#### [Work instruction]
Exclude the pictures, then restate exactly each line of the data below from the first through the line containing "none -> lime round brick J12:K13 level 1".

--- Given records Enclosed Below ---

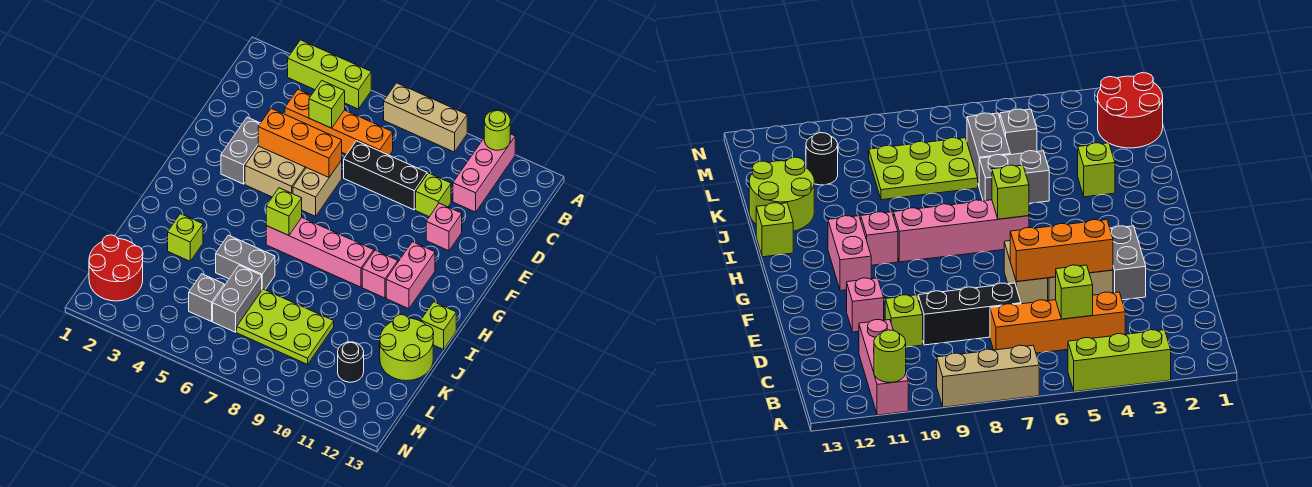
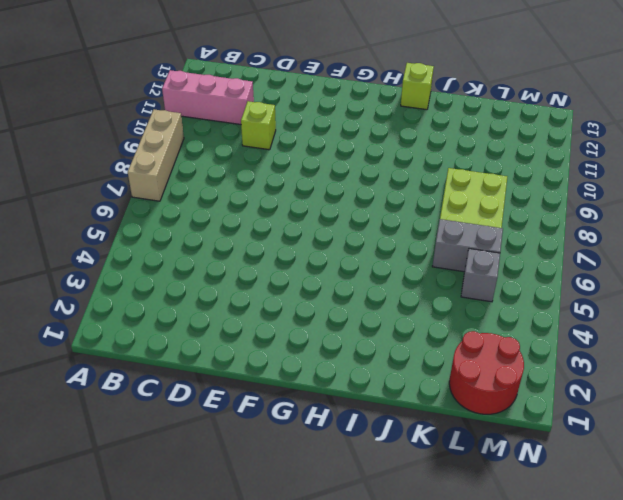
none -> lime brick A3:A5 level 1
none -> orange brick C4:C7 level 1
none -> black brick D7:D9 level 1

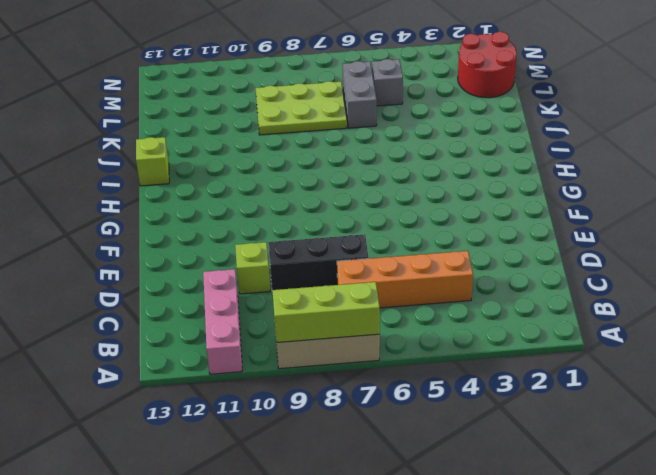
lime brick A7:A9 level 2 -> lime brick A3:A5 level 1
none -> grey brick E3:F3 level 1
none -> tan brick E4:F5 level 1
none -> tan brick E6:F6 level 1

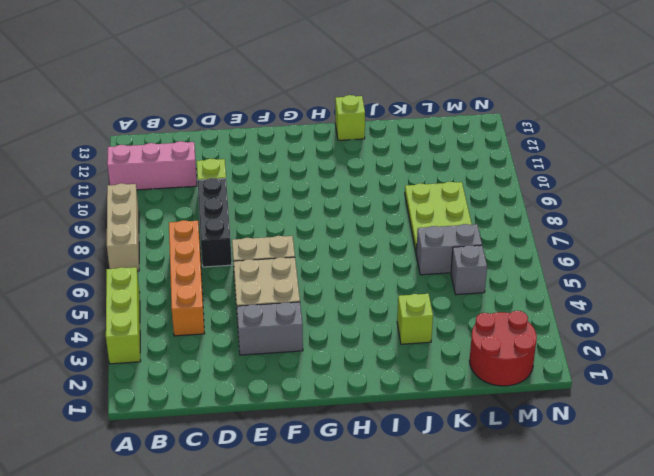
none -> pink brick E11 level 1
none -> pink brick G11:H11 level 1
none -> pink brick H6:H9 level 1

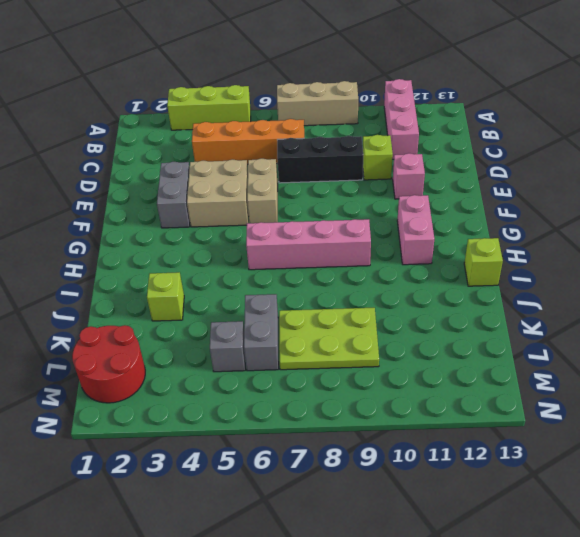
none -> pink brick H10 level 1
none -> grey brick J5:J6 level 1
none -> lime round brick J12:K13 level 1

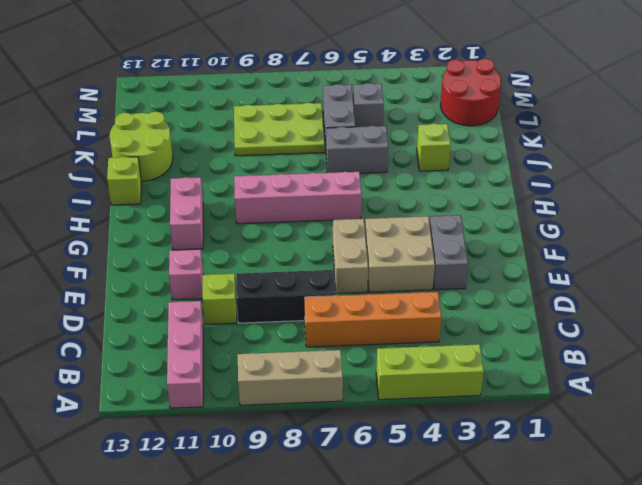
none -> pink brick H10 level 1
none -> black round brick L11 level 1
none -> lime round brick A11 level 2

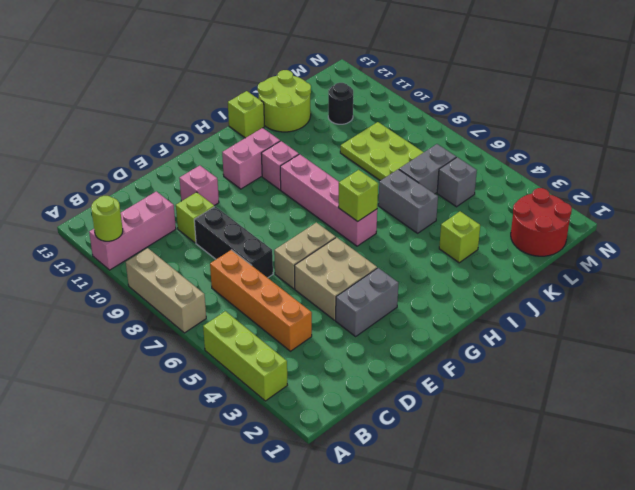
none -> lime brick C5 level 2
none -> orange brick E4:E6 level 2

--- End of Enclosed Given records ---

#### [Finished task]
none -> lime brick A3:A5 level 1
none -> orange brick C4:C7 level 1
none -> black brick D7:D9 level 1

lime brick A7:A9 level 2 -> lime brick A3:A5 level 1
none -> grey brick E3:F3 level 1
none -> tan brick E4:F5 level 1
none -> tan brick E6:F6 level 1

none -> pink brick E11 level 1
none -> pink brick G11:H11 level 1
none -> pink brick H6:H9 level 1

none -> pink brick H10 level 1
none -> grey brick J5:J6 level 1
none -> lime round brick J12:K13 level 1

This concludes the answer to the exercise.